Task to carry out
Return every record verbatim.

.....

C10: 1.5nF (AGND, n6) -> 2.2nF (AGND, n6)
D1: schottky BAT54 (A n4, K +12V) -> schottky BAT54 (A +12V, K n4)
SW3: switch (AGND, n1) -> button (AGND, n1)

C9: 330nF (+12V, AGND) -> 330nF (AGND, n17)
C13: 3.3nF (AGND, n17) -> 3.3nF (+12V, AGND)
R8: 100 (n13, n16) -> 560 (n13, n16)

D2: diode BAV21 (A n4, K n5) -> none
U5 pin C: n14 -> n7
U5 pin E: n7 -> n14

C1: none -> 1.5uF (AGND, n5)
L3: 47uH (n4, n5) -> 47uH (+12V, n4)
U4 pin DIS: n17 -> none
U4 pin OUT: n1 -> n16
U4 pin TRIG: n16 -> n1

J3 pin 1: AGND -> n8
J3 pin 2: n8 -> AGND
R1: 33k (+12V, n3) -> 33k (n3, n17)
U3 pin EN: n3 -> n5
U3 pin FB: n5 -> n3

.....

Result of the task
C10: 1.5nF (AGND, n6) -> 2.2nF (AGND, n6)
D1: schottky BAT54 (A n4, K +12V) -> schottky BAT54 (A +12V, K n4)
SW3: switch (AGND, n1) -> button (AGND, n1)

C9: 330nF (+12V, AGND) -> 330nF (AGND, n17)
C13: 3.3nF (AGND, n17) -> 3.3nF (+12V, AGND)
R8: 100 (n13, n16) -> 560 (n13, n16)

D2: diode BAV21 (A n4, K n5) -> none
U5 pin C: n14 -> n7
U5 pin E: n7 -> n14

C1: none -> 1.5uF (AGND, n5)
L3: 47uH (n4, n5) -> 47uH (+12V, n4)
U4 pin DIS: n17 -> none
U4 pin OUT: n1 -> n16
U4 pin TRIG: n16 -> n1

J3 pin 1: AGND -> n8
J3 pin 2: n8 -> AGND
R1: 33k (+12V, n3) -> 33k (n3, n17)
U3 pin EN: n3 -> n5
U3 pin FB: n5 -> n3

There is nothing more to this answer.